EXERCISE BRIEF:
Starting at the line with "camera: 30 degrees right, 0 degrees up", copy each line through the last one below exactly as written, without any pictures.
-- Opening Marker --
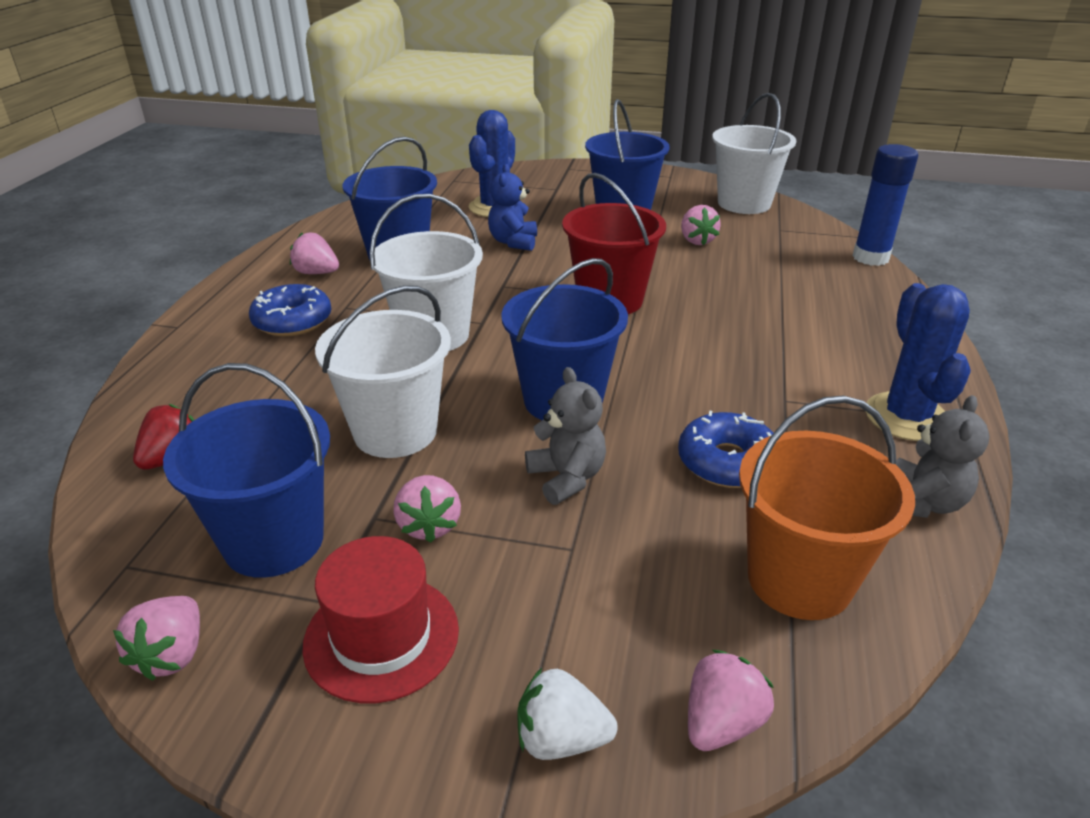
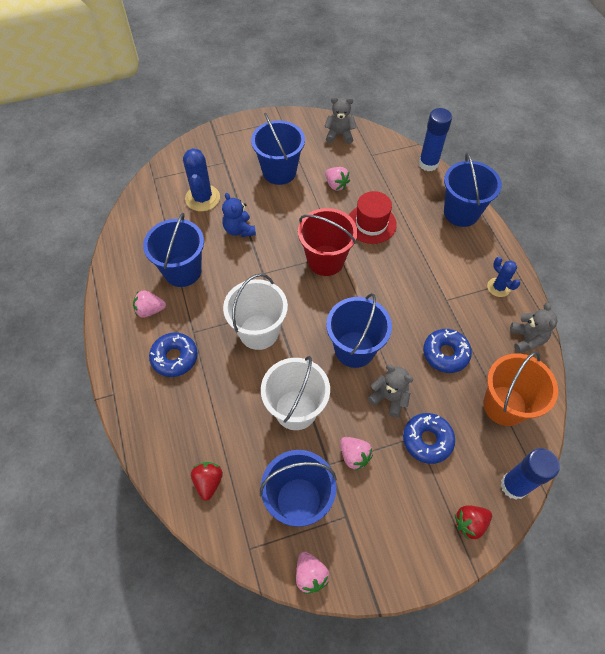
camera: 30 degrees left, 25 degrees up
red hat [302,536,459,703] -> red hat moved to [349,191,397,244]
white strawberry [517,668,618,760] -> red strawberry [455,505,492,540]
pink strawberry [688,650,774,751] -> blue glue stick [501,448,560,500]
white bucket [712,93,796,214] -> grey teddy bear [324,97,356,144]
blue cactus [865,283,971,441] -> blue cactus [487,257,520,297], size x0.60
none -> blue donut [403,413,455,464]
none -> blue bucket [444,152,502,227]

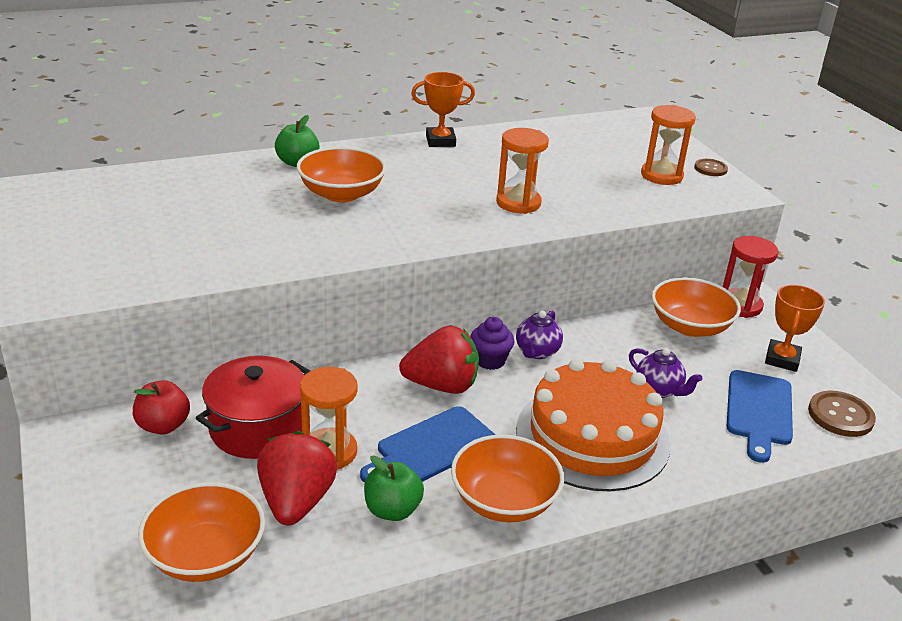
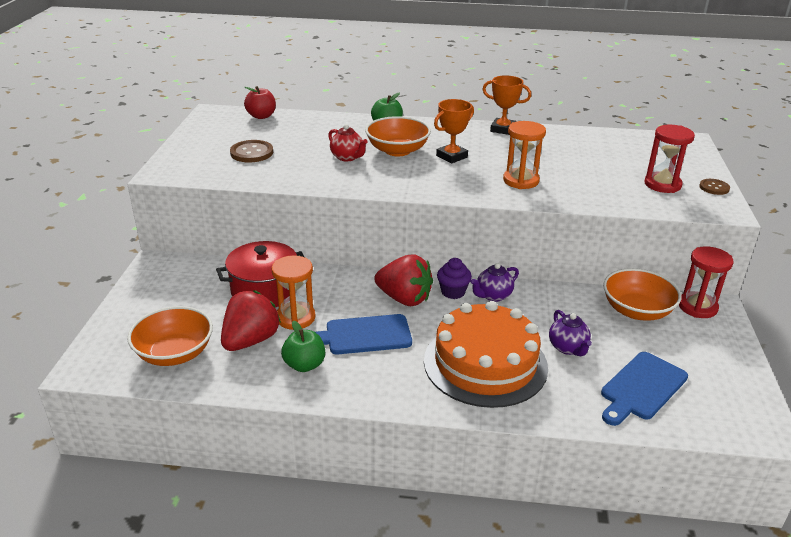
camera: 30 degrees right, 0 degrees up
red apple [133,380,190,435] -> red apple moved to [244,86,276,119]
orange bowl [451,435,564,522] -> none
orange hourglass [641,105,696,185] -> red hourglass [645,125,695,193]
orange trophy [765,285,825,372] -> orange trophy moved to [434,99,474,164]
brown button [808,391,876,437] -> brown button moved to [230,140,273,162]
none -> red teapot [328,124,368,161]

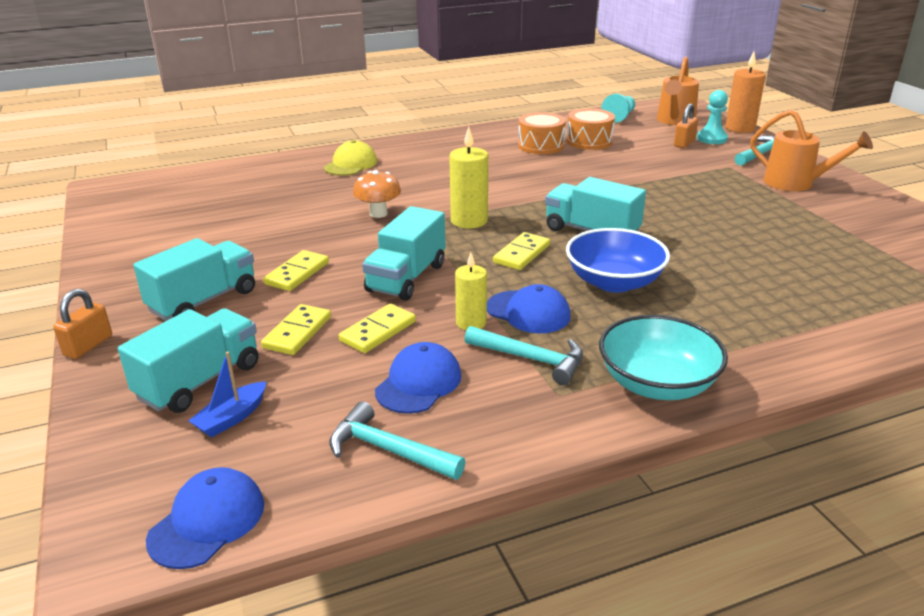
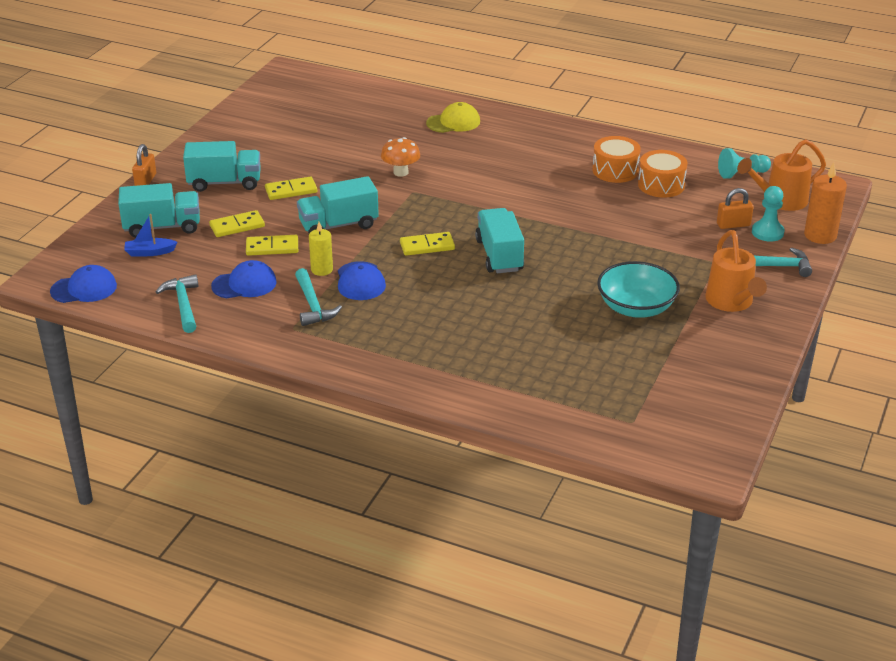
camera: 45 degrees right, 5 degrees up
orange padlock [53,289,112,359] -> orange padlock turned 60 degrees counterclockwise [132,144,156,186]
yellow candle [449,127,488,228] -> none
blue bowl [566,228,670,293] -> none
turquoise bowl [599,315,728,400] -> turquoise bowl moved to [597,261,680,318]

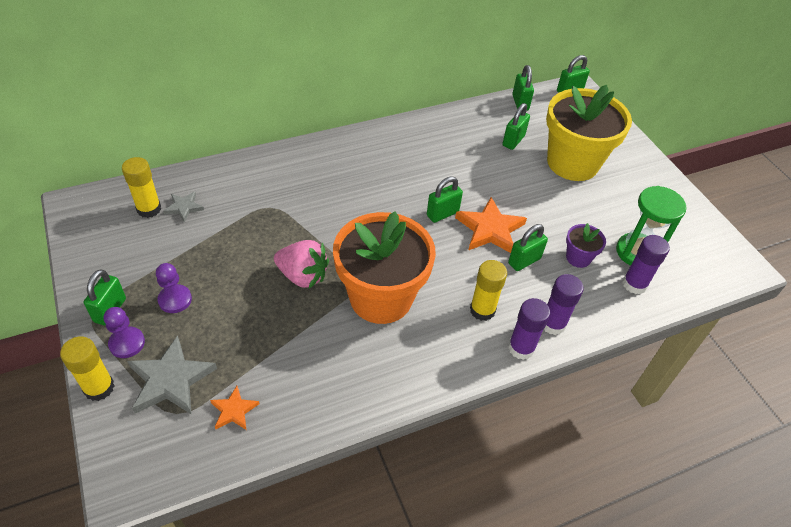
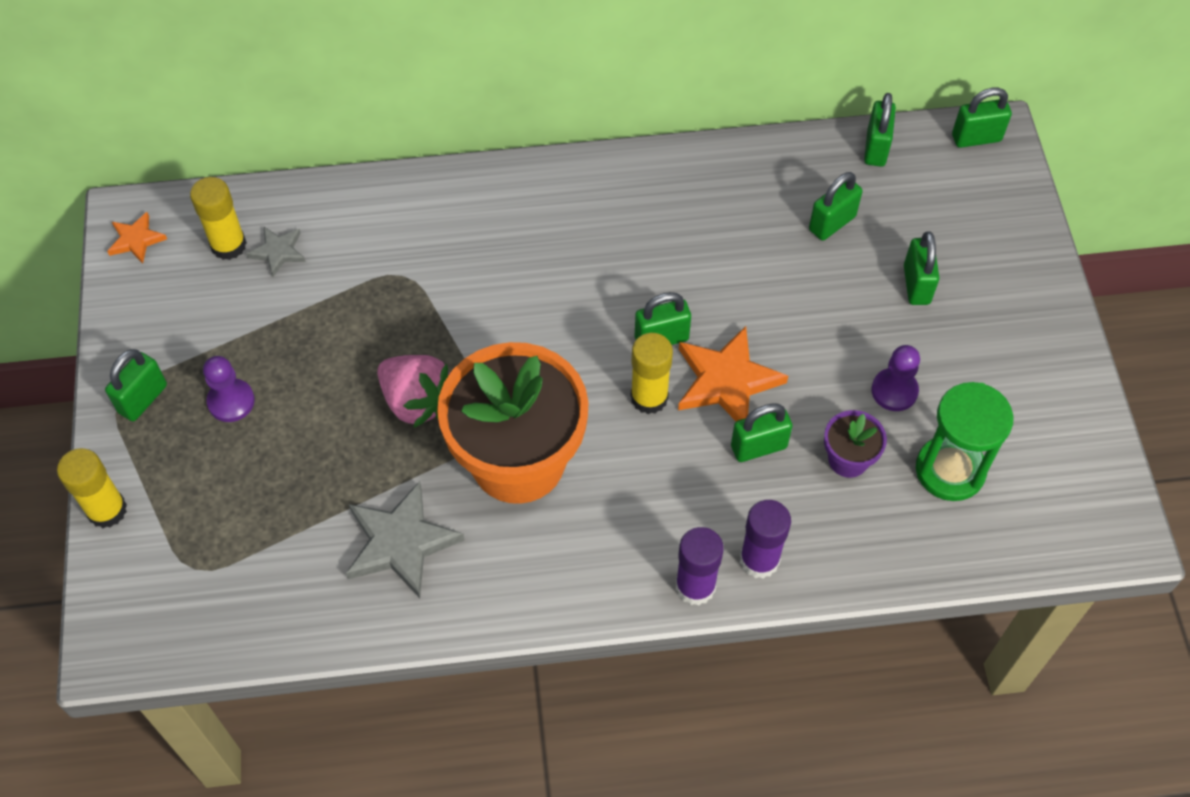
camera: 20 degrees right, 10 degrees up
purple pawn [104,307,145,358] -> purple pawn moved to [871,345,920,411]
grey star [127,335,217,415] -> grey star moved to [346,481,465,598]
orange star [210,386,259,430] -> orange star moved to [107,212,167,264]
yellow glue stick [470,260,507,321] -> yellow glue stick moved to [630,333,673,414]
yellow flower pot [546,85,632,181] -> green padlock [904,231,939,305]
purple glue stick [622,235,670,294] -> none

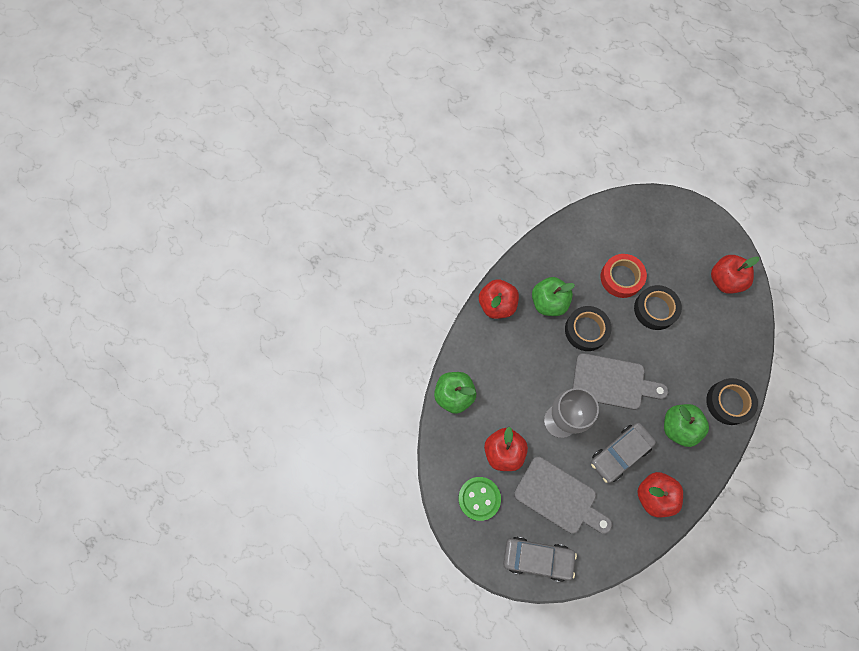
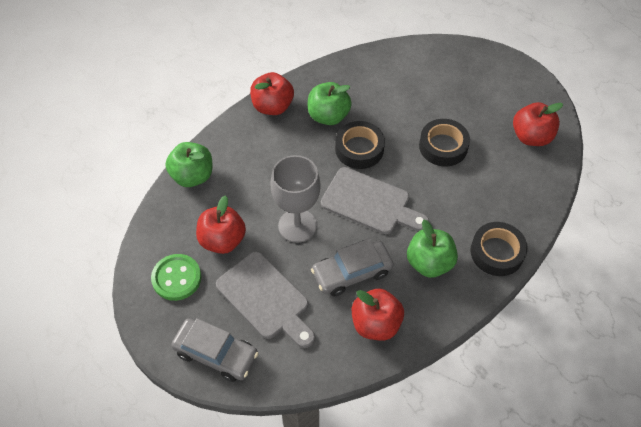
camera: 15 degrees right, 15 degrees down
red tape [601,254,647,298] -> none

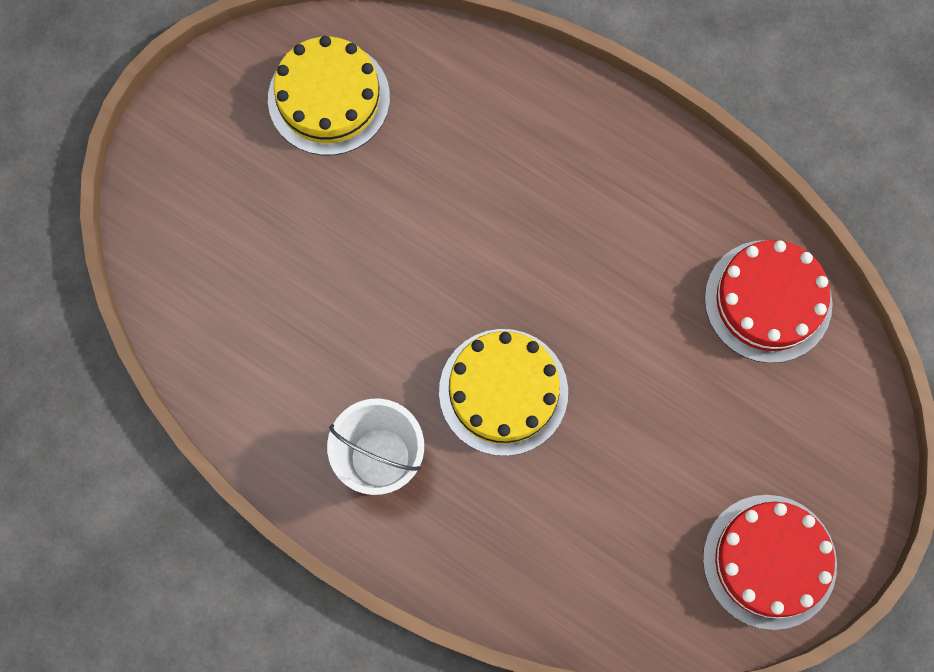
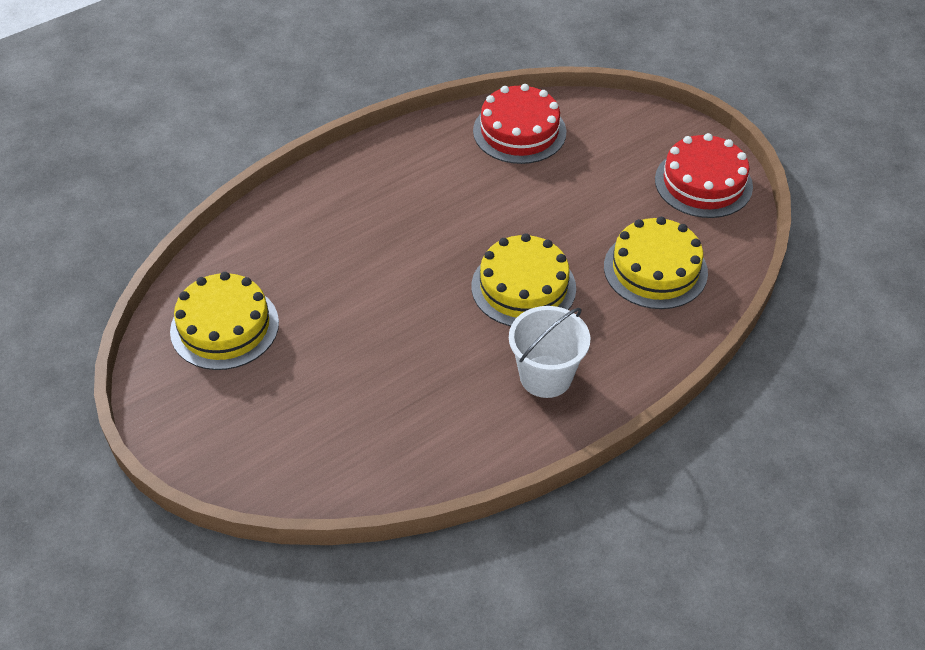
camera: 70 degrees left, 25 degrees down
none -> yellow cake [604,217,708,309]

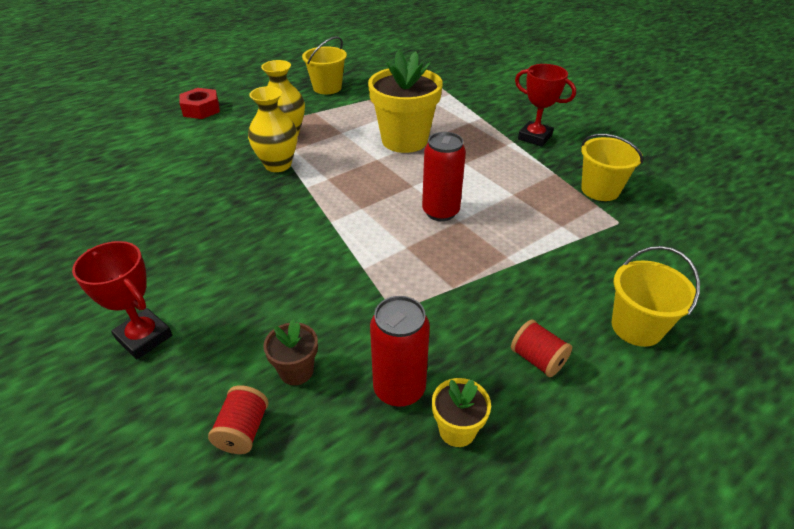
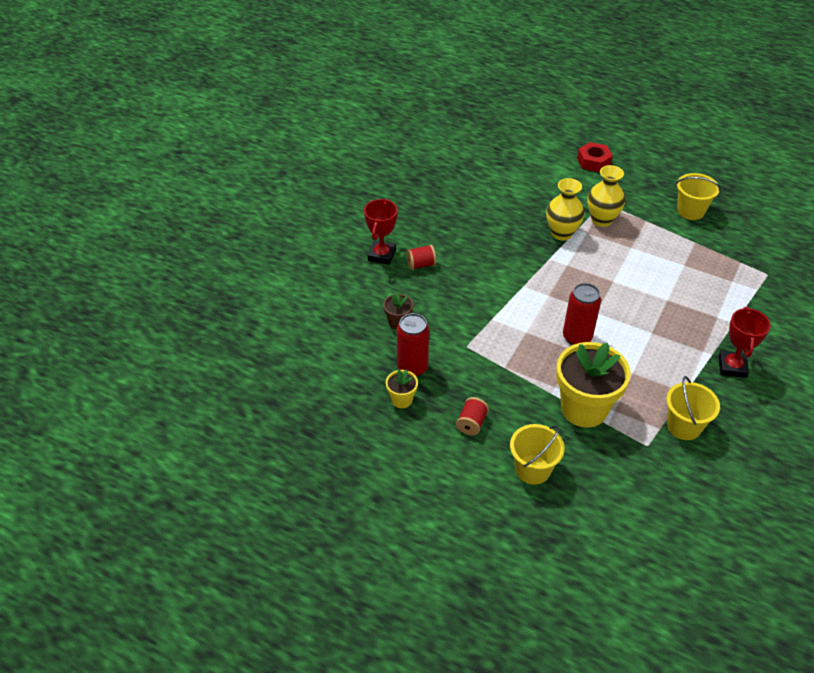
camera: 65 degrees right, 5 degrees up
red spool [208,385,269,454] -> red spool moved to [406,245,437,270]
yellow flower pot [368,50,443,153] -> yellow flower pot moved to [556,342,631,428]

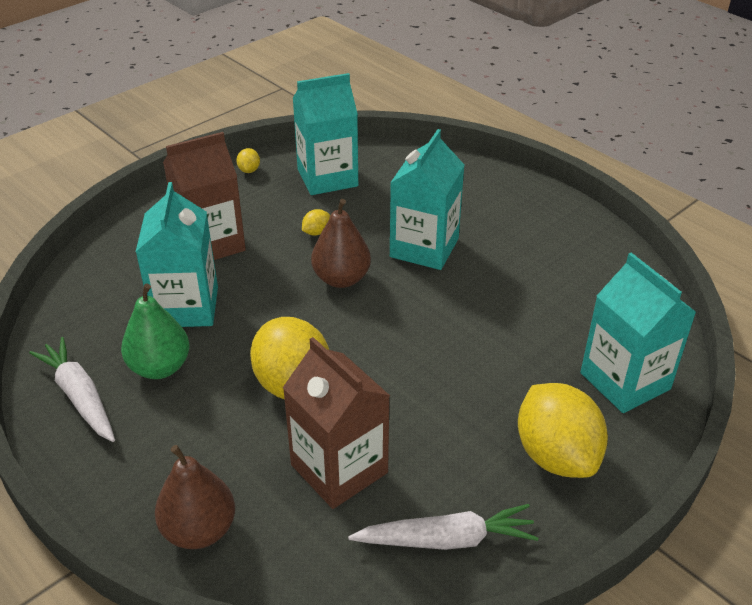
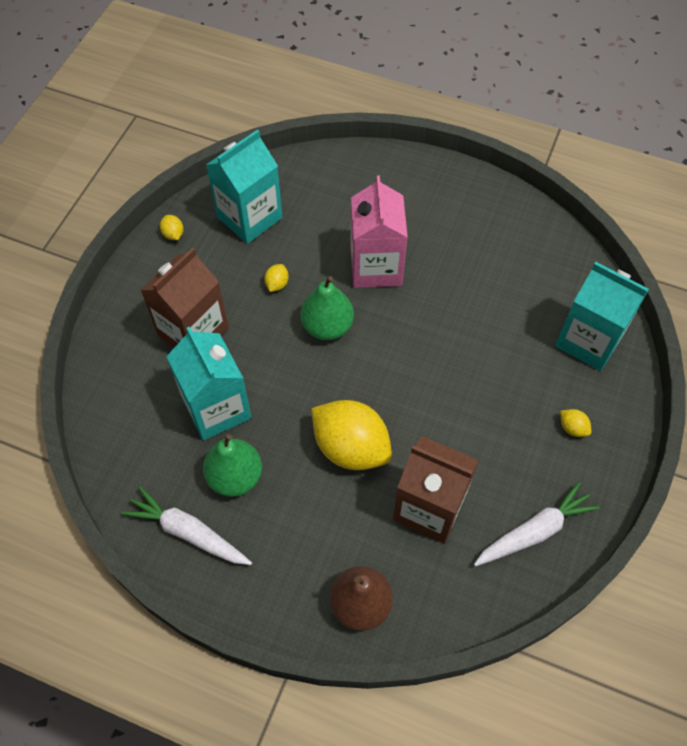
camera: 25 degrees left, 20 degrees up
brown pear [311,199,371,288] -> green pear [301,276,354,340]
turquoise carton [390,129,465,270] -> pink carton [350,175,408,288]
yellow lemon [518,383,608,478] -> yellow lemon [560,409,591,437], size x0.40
-- Closing Marker --
WRITTEN ANSWER:
camera: 30 degrees right, 0 degrees up
red apple [133,380,190,435] -> red apple moved to [244,86,276,119]
orange bowl [451,435,564,522] -> none
orange hourglass [641,105,696,185] -> red hourglass [645,125,695,193]
orange trophy [765,285,825,372] -> orange trophy moved to [434,99,474,164]
brown button [808,391,876,437] -> brown button moved to [230,140,273,162]
none -> red teapot [328,124,368,161]

camera: 45 degrees right, 5 degrees up
orange padlock [53,289,112,359] -> orange padlock turned 60 degrees counterclockwise [132,144,156,186]
yellow candle [449,127,488,228] -> none
blue bowl [566,228,670,293] -> none
turquoise bowl [599,315,728,400] -> turquoise bowl moved to [597,261,680,318]

camera: 20 degrees right, 10 degrees up
purple pawn [104,307,145,358] -> purple pawn moved to [871,345,920,411]
grey star [127,335,217,415] -> grey star moved to [346,481,465,598]
orange star [210,386,259,430] -> orange star moved to [107,212,167,264]
yellow glue stick [470,260,507,321] -> yellow glue stick moved to [630,333,673,414]
yellow flower pot [546,85,632,181] -> green padlock [904,231,939,305]
purple glue stick [622,235,670,294] -> none

camera: 15 degrees right, 15 degrees down
red tape [601,254,647,298] -> none

camera: 70 degrees left, 25 degrees down
none -> yellow cake [604,217,708,309]

camera: 65 degrees right, 5 degrees up
red spool [208,385,269,454] -> red spool moved to [406,245,437,270]
yellow flower pot [368,50,443,153] -> yellow flower pot moved to [556,342,631,428]

camera: 25 degrees left, 20 degrees up
brown pear [311,199,371,288] -> green pear [301,276,354,340]
turquoise carton [390,129,465,270] -> pink carton [350,175,408,288]
yellow lemon [518,383,608,478] -> yellow lemon [560,409,591,437], size x0.40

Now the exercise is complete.